>> BEGIN

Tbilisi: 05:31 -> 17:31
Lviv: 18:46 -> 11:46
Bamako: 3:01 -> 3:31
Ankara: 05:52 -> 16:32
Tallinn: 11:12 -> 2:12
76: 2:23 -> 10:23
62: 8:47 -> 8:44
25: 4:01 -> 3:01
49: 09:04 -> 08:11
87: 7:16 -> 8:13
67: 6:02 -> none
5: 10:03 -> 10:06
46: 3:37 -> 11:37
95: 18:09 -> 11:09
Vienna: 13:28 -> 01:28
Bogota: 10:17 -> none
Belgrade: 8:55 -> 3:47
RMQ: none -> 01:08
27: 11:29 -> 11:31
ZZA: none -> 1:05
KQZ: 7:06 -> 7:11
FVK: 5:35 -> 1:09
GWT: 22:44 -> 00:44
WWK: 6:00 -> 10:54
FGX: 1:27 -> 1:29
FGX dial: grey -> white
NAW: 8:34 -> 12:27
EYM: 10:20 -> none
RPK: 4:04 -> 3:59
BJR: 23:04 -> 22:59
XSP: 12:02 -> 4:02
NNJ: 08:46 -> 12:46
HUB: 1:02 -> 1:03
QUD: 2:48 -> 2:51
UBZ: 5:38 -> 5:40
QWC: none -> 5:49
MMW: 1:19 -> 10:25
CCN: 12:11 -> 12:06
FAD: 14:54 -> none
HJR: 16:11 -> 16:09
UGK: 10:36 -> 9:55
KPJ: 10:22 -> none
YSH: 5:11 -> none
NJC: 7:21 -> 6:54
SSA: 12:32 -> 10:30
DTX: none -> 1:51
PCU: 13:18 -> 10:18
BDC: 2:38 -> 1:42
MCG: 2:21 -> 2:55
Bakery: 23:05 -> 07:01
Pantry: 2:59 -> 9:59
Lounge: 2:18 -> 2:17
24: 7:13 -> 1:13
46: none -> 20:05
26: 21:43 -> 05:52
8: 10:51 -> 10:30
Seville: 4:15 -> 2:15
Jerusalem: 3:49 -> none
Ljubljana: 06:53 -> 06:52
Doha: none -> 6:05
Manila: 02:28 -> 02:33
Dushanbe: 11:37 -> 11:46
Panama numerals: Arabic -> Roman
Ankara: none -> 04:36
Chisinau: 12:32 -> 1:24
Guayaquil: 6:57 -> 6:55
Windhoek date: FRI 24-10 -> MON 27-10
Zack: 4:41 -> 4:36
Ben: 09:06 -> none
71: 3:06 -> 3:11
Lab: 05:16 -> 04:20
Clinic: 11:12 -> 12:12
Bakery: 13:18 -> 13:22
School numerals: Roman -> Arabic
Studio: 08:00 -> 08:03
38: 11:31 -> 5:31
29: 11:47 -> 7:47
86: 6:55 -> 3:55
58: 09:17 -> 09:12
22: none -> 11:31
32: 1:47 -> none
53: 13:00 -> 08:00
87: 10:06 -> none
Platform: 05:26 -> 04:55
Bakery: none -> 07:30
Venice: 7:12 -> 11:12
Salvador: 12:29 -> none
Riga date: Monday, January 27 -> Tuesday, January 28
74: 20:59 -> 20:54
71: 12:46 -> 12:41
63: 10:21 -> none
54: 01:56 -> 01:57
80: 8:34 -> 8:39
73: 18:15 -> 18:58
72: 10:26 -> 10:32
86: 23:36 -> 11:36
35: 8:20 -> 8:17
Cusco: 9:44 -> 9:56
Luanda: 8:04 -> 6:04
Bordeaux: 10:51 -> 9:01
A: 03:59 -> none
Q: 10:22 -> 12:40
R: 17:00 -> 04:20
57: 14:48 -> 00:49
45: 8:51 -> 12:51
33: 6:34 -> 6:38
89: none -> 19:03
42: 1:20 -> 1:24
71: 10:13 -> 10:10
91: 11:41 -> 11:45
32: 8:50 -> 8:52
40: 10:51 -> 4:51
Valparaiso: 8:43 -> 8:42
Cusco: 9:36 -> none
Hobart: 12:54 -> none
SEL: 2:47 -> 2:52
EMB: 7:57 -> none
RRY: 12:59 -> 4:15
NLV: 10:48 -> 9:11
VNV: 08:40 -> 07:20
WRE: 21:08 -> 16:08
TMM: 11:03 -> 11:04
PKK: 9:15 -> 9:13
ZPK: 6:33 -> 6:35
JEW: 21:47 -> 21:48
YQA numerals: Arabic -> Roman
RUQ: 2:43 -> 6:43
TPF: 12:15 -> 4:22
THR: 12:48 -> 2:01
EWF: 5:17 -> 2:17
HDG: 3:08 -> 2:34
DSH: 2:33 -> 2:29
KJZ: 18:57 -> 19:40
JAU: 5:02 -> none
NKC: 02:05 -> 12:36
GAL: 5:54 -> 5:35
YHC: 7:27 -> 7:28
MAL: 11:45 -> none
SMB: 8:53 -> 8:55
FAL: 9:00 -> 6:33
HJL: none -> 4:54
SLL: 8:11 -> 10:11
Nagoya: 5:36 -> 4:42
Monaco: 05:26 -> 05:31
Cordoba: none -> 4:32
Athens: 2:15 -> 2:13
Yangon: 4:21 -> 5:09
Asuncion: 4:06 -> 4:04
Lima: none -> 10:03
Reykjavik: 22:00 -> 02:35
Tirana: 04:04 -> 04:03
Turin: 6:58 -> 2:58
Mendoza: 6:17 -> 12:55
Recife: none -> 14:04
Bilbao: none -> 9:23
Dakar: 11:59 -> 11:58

>> END

OBJECTIVE: Convert the listing into a numbered list, starting at its first line and ending at the line that contains "80: 8:34 -> 8:39", with both of those lines included and any blank lines omitted.

ANSWER BELOW:
1. Tbilisi: 05:31 -> 17:31
2. Lviv: 18:46 -> 11:46
3. Bamako: 3:01 -> 3:31
4. Ankara: 05:52 -> 16:32
5. Tallinn: 11:12 -> 2:12
6. 76: 2:23 -> 10:23
7. 62: 8:47 -> 8:44
8. 25: 4:01 -> 3:01
9. 49: 09:04 -> 08:11
10. 87: 7:16 -> 8:13
11. 67: 6:02 -> none
12. 5: 10:03 -> 10:06
13. 46: 3:37 -> 11:37
14. 95: 18:09 -> 11:09
15. Vienna: 13:28 -> 01:28
16. Bogota: 10:17 -> none
17. Belgrade: 8:55 -> 3:47
18. RMQ: none -> 01:08
19. 27: 11:29 -> 11:31
20. ZZA: none -> 1:05
21. KQZ: 7:06 -> 7:11
22. FVK: 5:35 -> 1:09
23. GWT: 22:44 -> 00:44
24. WWK: 6:00 -> 10:54
25. FGX: 1:27 -> 1:29
26. FGX dial: grey -> white
27. NAW: 8:34 -> 12:27
28. EYM: 10:20 -> none
29. RPK: 4:04 -> 3:59
30. BJR: 23:04 -> 22:59
31. XSP: 12:02 -> 4:02
32. NNJ: 08:46 -> 12:46
33. HUB: 1:02 -> 1:03
34. QUD: 2:48 -> 2:51
35. UBZ: 5:38 -> 5:40
36. QWC: none -> 5:49
37. MMW: 1:19 -> 10:25
38. CCN: 12:11 -> 12:06
39. FAD: 14:54 -> none
40. HJR: 16:11 -> 16:09
41. UGK: 10:36 -> 9:55
42. KPJ: 10:22 -> none
43. YSH: 5:11 -> none
44. NJC: 7:21 -> 6:54
45. SSA: 12:32 -> 10:30
46. DTX: none -> 1:51
47. PCU: 13:18 -> 10:18
48. BDC: 2:38 -> 1:42
49. MCG: 2:21 -> 2:55
50. Bakery: 23:05 -> 07:01
51. Pantry: 2:59 -> 9:59
52. Lounge: 2:18 -> 2:17
53. 24: 7:13 -> 1:13
54. 46: none -> 20:05
55. 26: 21:43 -> 05:52
56. 8: 10:51 -> 10:30
57. Seville: 4:15 -> 2:15
58. Jerusalem: 3:49 -> none
59. Ljubljana: 06:53 -> 06:52
60. Doha: none -> 6:05
61. Manila: 02:28 -> 02:33
62. Dushanbe: 11:37 -> 11:46
63. Panama numerals: Arabic -> Roman
64. Ankara: none -> 04:36
65. Chisinau: 12:32 -> 1:24
66. Guayaquil: 6:57 -> 6:55
67. Windhoek date: FRI 24-10 -> MON 27-10
68. Zack: 4:41 -> 4:36
69. Ben: 09:06 -> none
70. 71: 3:06 -> 3:11
71. Lab: 05:16 -> 04:20
72. Clinic: 11:12 -> 12:12
73. Bakery: 13:18 -> 13:22
74. School numerals: Roman -> Arabic
75. Studio: 08:00 -> 08:03
76. 38: 11:31 -> 5:31
77. 29: 11:47 -> 7:47
78. 86: 6:55 -> 3:55
79. 58: 09:17 -> 09:12
80. 22: none -> 11:31
81. 32: 1:47 -> none
82. 53: 13:00 -> 08:00
83. 87: 10:06 -> none
84. Platform: 05:26 -> 04:55
85. Bakery: none -> 07:30
86. Venice: 7:12 -> 11:12
87. Salvador: 12:29 -> none
88. Riga date: Monday, January 27 -> Tuesday, January 28
89. 74: 20:59 -> 20:54
90. 71: 12:46 -> 12:41
91. 63: 10:21 -> none
92. 54: 01:56 -> 01:57
93. 80: 8:34 -> 8:39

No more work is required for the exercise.